◆ **Task instructions**: Whenever "turquoise" appears in a line, please copy that line from the data.

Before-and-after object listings
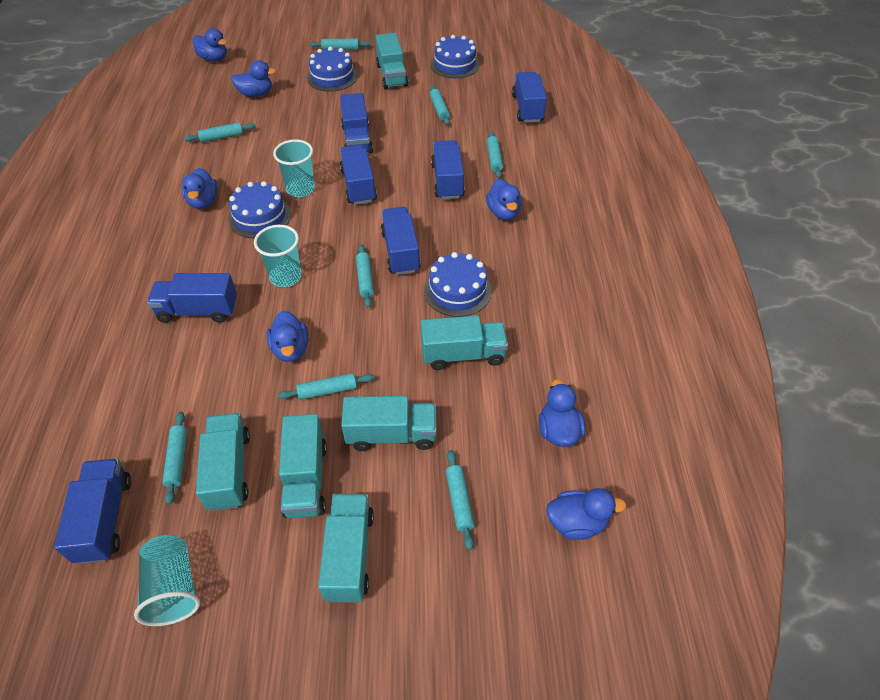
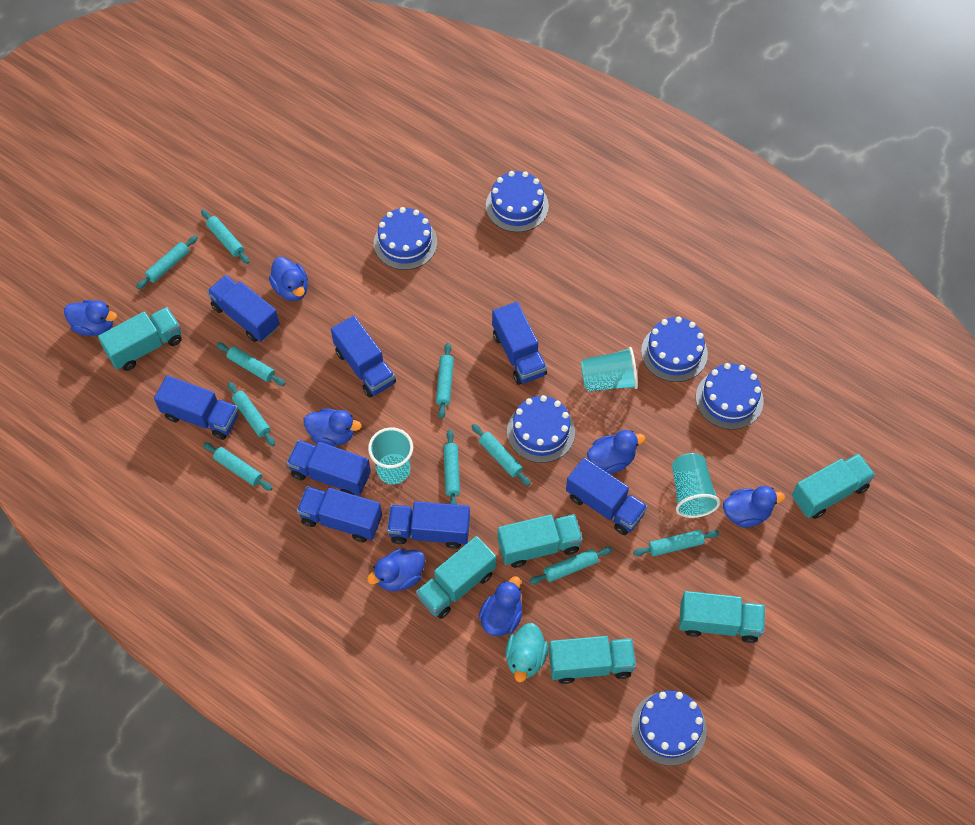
blue cake: 4 -> 6
blue truck: 7 -> 8
turquoise duck: 0 -> 1
turquoise rolling pin: 8 -> 10

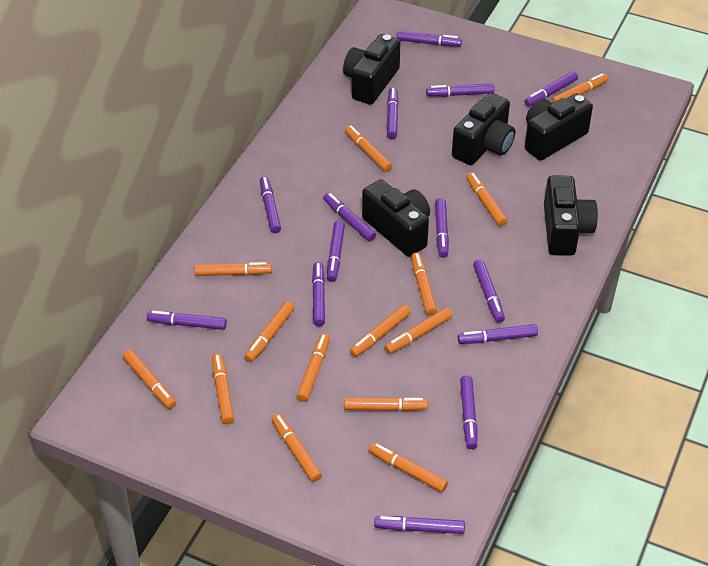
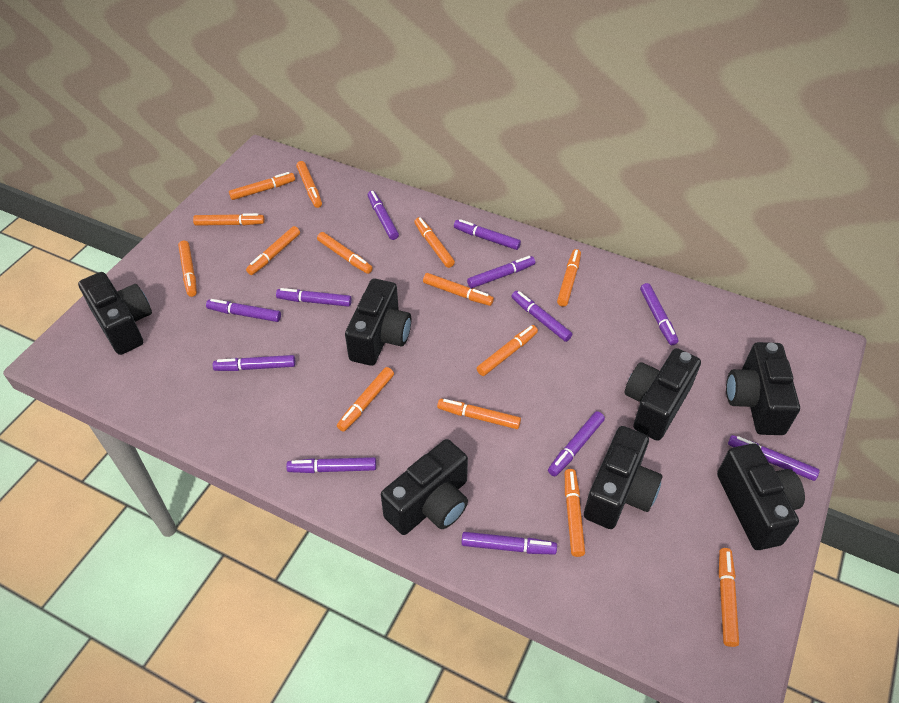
black camera: 5 -> 7
purple marker: 14 -> 12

◆ **Completed exercise**:
turquoise duck: 0 -> 1
turquoise rolling pin: 8 -> 10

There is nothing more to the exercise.